## [Records from a collection]
-*-
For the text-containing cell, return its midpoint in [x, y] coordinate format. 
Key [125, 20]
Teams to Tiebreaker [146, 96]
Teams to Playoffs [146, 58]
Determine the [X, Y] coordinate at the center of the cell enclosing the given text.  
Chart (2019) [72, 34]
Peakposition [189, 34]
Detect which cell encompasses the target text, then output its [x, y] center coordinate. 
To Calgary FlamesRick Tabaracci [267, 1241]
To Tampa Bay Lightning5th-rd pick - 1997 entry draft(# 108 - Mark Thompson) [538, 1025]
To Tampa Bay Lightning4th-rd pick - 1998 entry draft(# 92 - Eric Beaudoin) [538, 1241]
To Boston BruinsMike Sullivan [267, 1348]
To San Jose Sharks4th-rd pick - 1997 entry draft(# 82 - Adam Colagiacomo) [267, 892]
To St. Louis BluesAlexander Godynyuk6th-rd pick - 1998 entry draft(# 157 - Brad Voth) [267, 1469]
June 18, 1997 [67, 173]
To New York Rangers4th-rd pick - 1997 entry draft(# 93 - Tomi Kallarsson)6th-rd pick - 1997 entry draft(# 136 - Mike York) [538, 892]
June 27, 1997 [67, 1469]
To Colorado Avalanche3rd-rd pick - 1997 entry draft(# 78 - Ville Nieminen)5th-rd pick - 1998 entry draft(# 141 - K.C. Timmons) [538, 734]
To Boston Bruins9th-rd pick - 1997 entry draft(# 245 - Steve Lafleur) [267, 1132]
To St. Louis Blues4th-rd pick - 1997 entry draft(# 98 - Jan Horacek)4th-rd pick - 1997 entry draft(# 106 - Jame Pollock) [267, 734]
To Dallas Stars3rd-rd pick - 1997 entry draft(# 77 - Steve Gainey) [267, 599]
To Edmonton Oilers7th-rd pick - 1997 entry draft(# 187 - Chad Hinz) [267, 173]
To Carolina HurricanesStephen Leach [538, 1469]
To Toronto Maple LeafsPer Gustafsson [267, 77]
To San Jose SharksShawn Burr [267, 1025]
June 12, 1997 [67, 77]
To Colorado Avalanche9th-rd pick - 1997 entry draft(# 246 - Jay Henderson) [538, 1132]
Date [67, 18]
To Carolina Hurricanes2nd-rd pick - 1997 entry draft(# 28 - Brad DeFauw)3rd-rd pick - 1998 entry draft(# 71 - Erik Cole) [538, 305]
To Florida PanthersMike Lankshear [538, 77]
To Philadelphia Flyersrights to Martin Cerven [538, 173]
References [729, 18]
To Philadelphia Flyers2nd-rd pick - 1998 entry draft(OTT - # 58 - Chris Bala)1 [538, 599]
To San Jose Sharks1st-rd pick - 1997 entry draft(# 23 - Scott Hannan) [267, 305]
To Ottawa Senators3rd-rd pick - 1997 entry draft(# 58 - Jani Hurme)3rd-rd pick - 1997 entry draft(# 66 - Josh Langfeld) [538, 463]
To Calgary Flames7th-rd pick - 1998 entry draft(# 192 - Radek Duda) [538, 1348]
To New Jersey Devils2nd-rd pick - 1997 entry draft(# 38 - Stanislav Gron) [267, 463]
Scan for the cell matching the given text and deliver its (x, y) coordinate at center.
-*-
## [TASK TO CARRY OUT]
Please output each line of the data above as a numbered list, skipping any blank lines.

## [RESULT FOR THIS EXERCISE]
1. For the text-containing cell, return its midpoint in [x, y] coordinate format. 
2. Key [125, 20]
3. Teams to Tiebreaker [146, 96]
4. Teams to Playoffs [146, 58]
5. Determine the [X, Y] coordinate at the center of the cell enclosing the given text.  
6. Chart (2019) [72, 34]
7. Peakposition [189, 34]
8. Detect which cell encompasses the target text, then output its [x, y] center coordinate. 
9. To Calgary FlamesRick Tabaracci [267, 1241]
10. To Tampa Bay Lightning5th-rd pick - 1997 entry draft(# 108 - Mark Thompson) [538, 1025]
11. To Tampa Bay Lightning4th-rd pick - 1998 entry draft(# 92 - Eric Beaudoin) [538, 1241]
12. To Boston BruinsMike Sullivan [267, 1348]
13. To San Jose Sharks4th-rd pick - 1997 entry draft(# 82 - Adam Colagiacomo) [267, 892]
14. To St. Louis BluesAlexander Godynyuk6th-rd pick - 1998 entry draft(# 157 - Brad Voth) [267, 1469]
15. June 18, 1997 [67, 173]
16. To New York Rangers4th-rd pick - 1997 entry draft(# 93 - Tomi Kallarsson)6th-rd pick - 1997 entry draft(# 136 - Mike York) [538, 892]
17. June 27, 1997 [67, 1469]
18. To Colorado Avalanche3rd-rd pick - 1997 entry draft(# 78 - Ville Nieminen)5th-rd pick - 1998 entry draft(# 141 - K.C. Timmons) [538, 734]
19. To Boston Bruins9th-rd pick - 1997 entry draft(# 245 - Steve Lafleur) [267, 1132]
20. To St. Louis Blues4th-rd pick - 1997 entry draft(# 98 - Jan Horacek)4th-rd pick - 1997 entry draft(# 106 - Jame Pollock) [267, 734]
21. To Dallas Stars3rd-rd pick - 1997 entry draft(# 77 - Steve Gainey) [267, 599]
22. To Edmonton Oilers7th-rd pick - 1997 entry draft(# 187 - Chad Hinz) [267, 173]
23. To Carolina HurricanesStephen Leach [538, 1469]
24. To Toronto Maple LeafsPer Gustafsson [267, 77]
25. To San Jose SharksShawn Burr [267, 1025]
26. June 12, 1997 [67, 77]
27. To Colorado Avalanche9th-rd pick - 1997 entry draft(# 246 - Jay Henderson) [538, 1132]
28. Date [67, 18]
29. To Carolina Hurricanes2nd-rd pick - 1997 entry draft(# 28 - Brad DeFauw)3rd-rd pick - 1998 entry draft(# 71 - Erik Cole) [538, 305]
30. To Florida PanthersMike Lankshear [538, 77]
31. To Philadelphia Flyersrights to Martin Cerven [538, 173]
32. References [729, 18]
33. To Philadelphia Flyers2nd-rd pick - 1998 entry draft(OTT - # 58 - Chris Bala)1 [538, 599]
34. To San Jose Sharks1st-rd pick - 1997 entry draft(# 23 - Scott Hannan) [267, 305]
35. To Ottawa Senators3rd-rd pick - 1997 entry draft(# 58 - Jani Hurme)3rd-rd pick - 1997 entry draft(# 66 - Josh Langfeld) [538, 463]
36. To Calgary Flames7th-rd pick - 1998 entry draft(# 192 - Radek Duda) [538, 1348]
37. To New Jersey Devils2nd-rd pick - 1997 entry draft(# 38 - Stanislav Gron) [267, 463]
38. Scan for the cell matching the given text and deliver its (x, y) coordinate at center.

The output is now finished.